(Saved data entries)
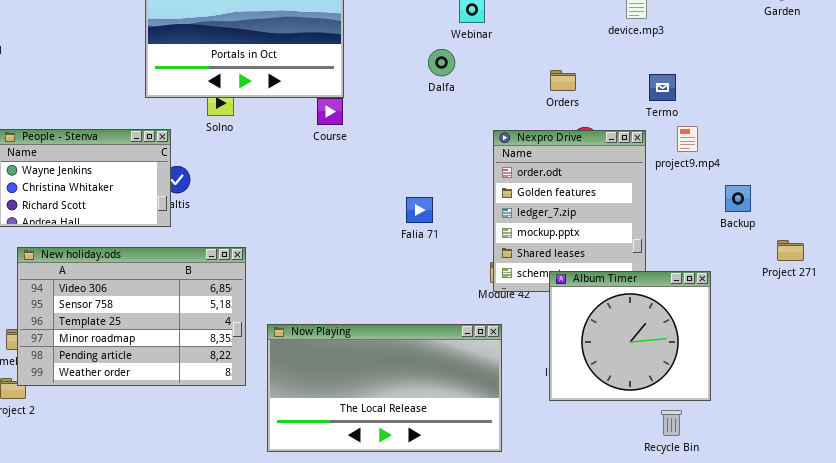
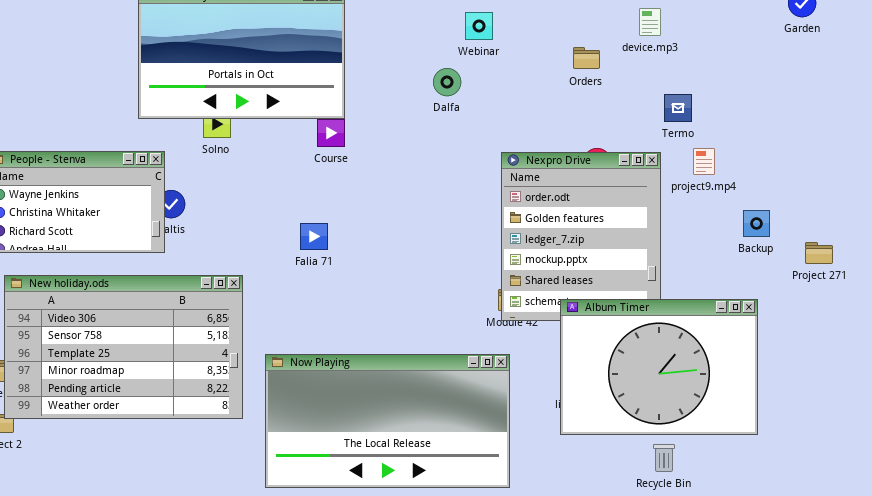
Orders: [550,70,576,91] -> [573,47,600,69], moved
Falia 71: [406,197,433,223] -> [300,223,328,250], moved
Project 271: [777,240,804,261] -> [805,242,833,264], moved
Album Timer: [549,271,711,401] -> [560,299,758,435], resized
Recycle Bin: [661,410,682,436] -> [653,444,675,472], moved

Task goal:
Every line above has to be output exactly; the pictures must be dropped.

Solution to the problem:
Orders: [550,70,576,91] -> [573,47,600,69], moved
Falia 71: [406,197,433,223] -> [300,223,328,250], moved
Project 271: [777,240,804,261] -> [805,242,833,264], moved
Album Timer: [549,271,711,401] -> [560,299,758,435], resized
Recycle Bin: [661,410,682,436] -> [653,444,675,472], moved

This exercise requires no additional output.